- Directions:
Below are the records; give again exactly the line with "DIGITS2 pin CLK: D8 -> D4", the line with "DIGITS3 pin GND: GND -> VIN", and each line that lies between them, and nothing besides.

- Change detection outputs:
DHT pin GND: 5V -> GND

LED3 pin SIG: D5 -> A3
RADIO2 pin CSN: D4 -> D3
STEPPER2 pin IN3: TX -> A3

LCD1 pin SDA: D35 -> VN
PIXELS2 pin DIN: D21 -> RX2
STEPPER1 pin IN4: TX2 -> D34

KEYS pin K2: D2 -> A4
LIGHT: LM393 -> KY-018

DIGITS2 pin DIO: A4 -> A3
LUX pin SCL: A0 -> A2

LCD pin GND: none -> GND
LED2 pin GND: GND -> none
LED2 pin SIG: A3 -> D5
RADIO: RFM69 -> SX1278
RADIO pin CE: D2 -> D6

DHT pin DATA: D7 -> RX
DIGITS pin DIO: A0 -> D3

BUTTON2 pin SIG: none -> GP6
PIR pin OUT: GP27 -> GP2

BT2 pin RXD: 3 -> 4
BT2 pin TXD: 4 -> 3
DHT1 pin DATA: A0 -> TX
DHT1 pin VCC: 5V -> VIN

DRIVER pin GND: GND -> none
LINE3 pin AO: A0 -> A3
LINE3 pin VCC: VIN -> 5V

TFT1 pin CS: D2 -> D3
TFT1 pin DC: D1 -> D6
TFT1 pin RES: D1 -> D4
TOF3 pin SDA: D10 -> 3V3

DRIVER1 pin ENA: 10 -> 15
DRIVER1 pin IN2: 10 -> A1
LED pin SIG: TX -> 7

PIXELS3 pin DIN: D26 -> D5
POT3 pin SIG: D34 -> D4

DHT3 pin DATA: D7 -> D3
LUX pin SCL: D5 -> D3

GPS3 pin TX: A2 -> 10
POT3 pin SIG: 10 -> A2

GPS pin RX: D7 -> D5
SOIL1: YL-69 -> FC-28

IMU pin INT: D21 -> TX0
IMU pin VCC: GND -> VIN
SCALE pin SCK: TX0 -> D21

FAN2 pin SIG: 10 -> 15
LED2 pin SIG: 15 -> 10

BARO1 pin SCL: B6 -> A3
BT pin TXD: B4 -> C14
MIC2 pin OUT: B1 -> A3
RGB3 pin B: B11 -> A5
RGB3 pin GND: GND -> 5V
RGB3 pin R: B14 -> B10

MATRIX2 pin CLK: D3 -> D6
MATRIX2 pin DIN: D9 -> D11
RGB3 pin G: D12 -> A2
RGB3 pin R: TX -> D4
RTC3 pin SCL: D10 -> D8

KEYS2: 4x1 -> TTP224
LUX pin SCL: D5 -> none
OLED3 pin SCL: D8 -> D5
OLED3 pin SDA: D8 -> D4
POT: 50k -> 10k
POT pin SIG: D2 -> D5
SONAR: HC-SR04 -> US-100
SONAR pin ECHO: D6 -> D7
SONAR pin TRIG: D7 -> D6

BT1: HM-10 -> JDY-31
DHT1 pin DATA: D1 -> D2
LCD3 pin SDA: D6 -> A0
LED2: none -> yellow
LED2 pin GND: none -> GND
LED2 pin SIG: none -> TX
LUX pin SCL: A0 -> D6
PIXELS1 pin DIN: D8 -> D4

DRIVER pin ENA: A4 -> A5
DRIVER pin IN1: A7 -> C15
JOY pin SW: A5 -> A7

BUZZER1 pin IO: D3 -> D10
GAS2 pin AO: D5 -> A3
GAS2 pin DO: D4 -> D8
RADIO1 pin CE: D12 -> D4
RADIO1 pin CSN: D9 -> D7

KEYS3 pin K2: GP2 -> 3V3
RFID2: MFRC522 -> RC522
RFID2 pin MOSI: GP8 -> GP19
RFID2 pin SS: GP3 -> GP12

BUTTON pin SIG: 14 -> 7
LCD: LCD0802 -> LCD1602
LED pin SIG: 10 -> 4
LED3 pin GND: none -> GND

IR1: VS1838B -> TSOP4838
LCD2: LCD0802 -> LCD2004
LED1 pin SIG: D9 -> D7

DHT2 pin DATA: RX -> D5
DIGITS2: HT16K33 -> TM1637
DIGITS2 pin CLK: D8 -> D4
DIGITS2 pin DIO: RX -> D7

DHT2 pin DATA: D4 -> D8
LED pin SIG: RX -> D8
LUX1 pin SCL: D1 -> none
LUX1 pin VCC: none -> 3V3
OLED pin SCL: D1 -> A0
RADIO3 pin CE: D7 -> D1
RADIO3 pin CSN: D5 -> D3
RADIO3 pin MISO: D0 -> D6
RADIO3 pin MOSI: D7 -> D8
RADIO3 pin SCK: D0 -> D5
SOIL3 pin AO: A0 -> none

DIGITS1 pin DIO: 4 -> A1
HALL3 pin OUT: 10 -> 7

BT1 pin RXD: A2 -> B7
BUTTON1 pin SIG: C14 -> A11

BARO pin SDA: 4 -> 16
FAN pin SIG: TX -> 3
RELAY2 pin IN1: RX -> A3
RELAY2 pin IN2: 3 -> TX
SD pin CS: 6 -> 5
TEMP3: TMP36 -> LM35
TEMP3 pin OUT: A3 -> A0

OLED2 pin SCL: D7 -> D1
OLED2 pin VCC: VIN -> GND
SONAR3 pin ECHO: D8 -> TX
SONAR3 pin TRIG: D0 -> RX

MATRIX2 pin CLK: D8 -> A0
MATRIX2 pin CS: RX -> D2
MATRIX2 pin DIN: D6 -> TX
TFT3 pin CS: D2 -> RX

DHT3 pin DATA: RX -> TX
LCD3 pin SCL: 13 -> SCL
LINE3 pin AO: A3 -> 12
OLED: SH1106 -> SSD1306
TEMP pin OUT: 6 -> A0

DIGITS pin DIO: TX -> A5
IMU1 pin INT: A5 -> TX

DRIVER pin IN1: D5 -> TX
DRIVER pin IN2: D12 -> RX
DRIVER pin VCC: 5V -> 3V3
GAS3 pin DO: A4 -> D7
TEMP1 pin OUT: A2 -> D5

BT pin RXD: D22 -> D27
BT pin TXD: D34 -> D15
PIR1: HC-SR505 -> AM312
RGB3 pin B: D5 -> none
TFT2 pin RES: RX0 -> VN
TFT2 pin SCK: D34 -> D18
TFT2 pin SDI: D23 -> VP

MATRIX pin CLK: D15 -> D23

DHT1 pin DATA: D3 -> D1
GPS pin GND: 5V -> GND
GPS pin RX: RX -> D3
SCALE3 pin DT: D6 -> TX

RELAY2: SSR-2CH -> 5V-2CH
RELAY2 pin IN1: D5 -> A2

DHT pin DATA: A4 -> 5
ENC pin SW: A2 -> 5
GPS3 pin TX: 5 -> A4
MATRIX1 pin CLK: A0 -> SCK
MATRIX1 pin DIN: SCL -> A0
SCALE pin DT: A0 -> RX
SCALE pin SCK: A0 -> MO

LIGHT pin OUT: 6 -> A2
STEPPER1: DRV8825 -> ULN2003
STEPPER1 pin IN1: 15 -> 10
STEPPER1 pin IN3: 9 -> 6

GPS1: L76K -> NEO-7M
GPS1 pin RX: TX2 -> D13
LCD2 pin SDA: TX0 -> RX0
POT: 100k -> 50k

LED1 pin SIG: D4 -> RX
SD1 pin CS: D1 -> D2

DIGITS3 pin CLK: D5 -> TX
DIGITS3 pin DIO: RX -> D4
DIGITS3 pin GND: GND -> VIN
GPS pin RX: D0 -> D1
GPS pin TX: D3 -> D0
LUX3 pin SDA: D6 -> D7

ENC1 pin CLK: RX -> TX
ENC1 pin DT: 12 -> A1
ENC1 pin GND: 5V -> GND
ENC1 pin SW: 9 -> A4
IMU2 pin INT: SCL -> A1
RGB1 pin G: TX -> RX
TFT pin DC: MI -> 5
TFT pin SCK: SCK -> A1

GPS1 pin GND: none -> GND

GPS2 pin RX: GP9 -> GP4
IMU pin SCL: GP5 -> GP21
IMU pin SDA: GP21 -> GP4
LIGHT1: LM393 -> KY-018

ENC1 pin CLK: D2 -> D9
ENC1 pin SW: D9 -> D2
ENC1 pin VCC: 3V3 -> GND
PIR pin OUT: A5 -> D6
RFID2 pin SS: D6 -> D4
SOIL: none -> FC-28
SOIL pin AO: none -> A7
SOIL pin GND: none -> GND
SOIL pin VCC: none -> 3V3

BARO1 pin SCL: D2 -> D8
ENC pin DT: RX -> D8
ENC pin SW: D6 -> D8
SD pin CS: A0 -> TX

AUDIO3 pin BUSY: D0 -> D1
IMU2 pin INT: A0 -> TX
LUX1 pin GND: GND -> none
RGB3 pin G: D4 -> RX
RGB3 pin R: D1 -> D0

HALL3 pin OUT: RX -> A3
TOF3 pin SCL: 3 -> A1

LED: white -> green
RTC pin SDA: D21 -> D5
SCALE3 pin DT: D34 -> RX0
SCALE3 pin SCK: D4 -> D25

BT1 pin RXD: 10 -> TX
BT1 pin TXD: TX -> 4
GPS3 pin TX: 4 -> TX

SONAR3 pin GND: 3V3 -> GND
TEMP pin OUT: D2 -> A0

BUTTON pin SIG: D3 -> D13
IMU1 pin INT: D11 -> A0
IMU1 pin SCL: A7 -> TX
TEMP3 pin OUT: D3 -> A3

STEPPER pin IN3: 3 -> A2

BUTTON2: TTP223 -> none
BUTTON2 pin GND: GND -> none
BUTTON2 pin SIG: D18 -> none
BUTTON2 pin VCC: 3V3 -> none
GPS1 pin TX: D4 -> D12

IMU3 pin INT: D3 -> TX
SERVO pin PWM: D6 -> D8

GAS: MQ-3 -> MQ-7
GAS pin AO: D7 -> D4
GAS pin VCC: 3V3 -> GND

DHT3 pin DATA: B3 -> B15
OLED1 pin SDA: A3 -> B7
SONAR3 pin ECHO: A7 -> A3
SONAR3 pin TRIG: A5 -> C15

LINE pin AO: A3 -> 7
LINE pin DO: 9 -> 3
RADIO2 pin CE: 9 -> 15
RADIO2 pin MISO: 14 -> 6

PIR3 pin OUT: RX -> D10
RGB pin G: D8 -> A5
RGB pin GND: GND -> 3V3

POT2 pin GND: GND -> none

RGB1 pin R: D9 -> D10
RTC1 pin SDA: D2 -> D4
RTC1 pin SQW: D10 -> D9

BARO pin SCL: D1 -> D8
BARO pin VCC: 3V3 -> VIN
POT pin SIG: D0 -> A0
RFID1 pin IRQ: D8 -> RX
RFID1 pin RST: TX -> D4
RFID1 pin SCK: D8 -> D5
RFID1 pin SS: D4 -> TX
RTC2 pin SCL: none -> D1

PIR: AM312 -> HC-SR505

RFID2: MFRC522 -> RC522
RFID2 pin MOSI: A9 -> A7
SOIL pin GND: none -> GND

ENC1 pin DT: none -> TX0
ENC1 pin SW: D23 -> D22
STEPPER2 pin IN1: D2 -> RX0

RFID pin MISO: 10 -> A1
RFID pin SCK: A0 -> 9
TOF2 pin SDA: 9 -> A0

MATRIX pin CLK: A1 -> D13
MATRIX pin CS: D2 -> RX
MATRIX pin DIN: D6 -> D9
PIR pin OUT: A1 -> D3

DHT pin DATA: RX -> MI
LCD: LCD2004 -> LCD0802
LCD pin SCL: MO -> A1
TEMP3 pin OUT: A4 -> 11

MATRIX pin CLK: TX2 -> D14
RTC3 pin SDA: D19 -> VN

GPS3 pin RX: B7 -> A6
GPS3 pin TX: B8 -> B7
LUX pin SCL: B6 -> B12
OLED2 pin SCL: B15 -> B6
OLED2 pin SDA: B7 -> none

- Task output:
DIGITS2 pin CLK: D8 -> D4
DIGITS2 pin DIO: RX -> D7

DHT2 pin DATA: D4 -> D8
LED pin SIG: RX -> D8
LUX1 pin SCL: D1 -> none
LUX1 pin VCC: none -> 3V3
OLED pin SCL: D1 -> A0
RADIO3 pin CE: D7 -> D1
RADIO3 pin CSN: D5 -> D3
RADIO3 pin MISO: D0 -> D6
RADIO3 pin MOSI: D7 -> D8
RADIO3 pin SCK: D0 -> D5
SOIL3 pin AO: A0 -> none

DIGITS1 pin DIO: 4 -> A1
HALL3 pin OUT: 10 -> 7

BT1 pin RXD: A2 -> B7
BUTTON1 pin SIG: C14 -> A11

BARO pin SDA: 4 -> 16
FAN pin SIG: TX -> 3
RELAY2 pin IN1: RX -> A3
RELAY2 pin IN2: 3 -> TX
SD pin CS: 6 -> 5
TEMP3: TMP36 -> LM35
TEMP3 pin OUT: A3 -> A0

OLED2 pin SCL: D7 -> D1
OLED2 pin VCC: VIN -> GND
SONAR3 pin ECHO: D8 -> TX
SONAR3 pin TRIG: D0 -> RX

MATRIX2 pin CLK: D8 -> A0
MATRIX2 pin CS: RX -> D2
MATRIX2 pin DIN: D6 -> TX
TFT3 pin CS: D2 -> RX

DHT3 pin DATA: RX -> TX
LCD3 pin SCL: 13 -> SCL
LINE3 pin AO: A3 -> 12
OLED: SH1106 -> SSD1306
TEMP pin OUT: 6 -> A0

DIGITS pin DIO: TX -> A5
IMU1 pin INT: A5 -> TX

DRIVER pin IN1: D5 -> TX
DRIVER pin IN2: D12 -> RX
DRIVER pin VCC: 5V -> 3V3
GAS3 pin DO: A4 -> D7
TEMP1 pin OUT: A2 -> D5

BT pin RXD: D22 -> D27
BT pin TXD: D34 -> D15
PIR1: HC-SR505 -> AM312
RGB3 pin B: D5 -> none
TFT2 pin RES: RX0 -> VN
TFT2 pin SCK: D34 -> D18
TFT2 pin SDI: D23 -> VP

MATRIX pin CLK: D15 -> D23

DHT1 pin DATA: D3 -> D1
GPS pin GND: 5V -> GND
GPS pin RX: RX -> D3
SCALE3 pin DT: D6 -> TX

RELAY2: SSR-2CH -> 5V-2CH
RELAY2 pin IN1: D5 -> A2

DHT pin DATA: A4 -> 5
ENC pin SW: A2 -> 5
GPS3 pin TX: 5 -> A4
MATRIX1 pin CLK: A0 -> SCK
MATRIX1 pin DIN: SCL -> A0
SCALE pin DT: A0 -> RX
SCALE pin SCK: A0 -> MO

LIGHT pin OUT: 6 -> A2
STEPPER1: DRV8825 -> ULN2003
STEPPER1 pin IN1: 15 -> 10
STEPPER1 pin IN3: 9 -> 6

GPS1: L76K -> NEO-7M
GPS1 pin RX: TX2 -> D13
LCD2 pin SDA: TX0 -> RX0
POT: 100k -> 50k

LED1 pin SIG: D4 -> RX
SD1 pin CS: D1 -> D2

DIGITS3 pin CLK: D5 -> TX
DIGITS3 pin DIO: RX -> D4
DIGITS3 pin GND: GND -> VIN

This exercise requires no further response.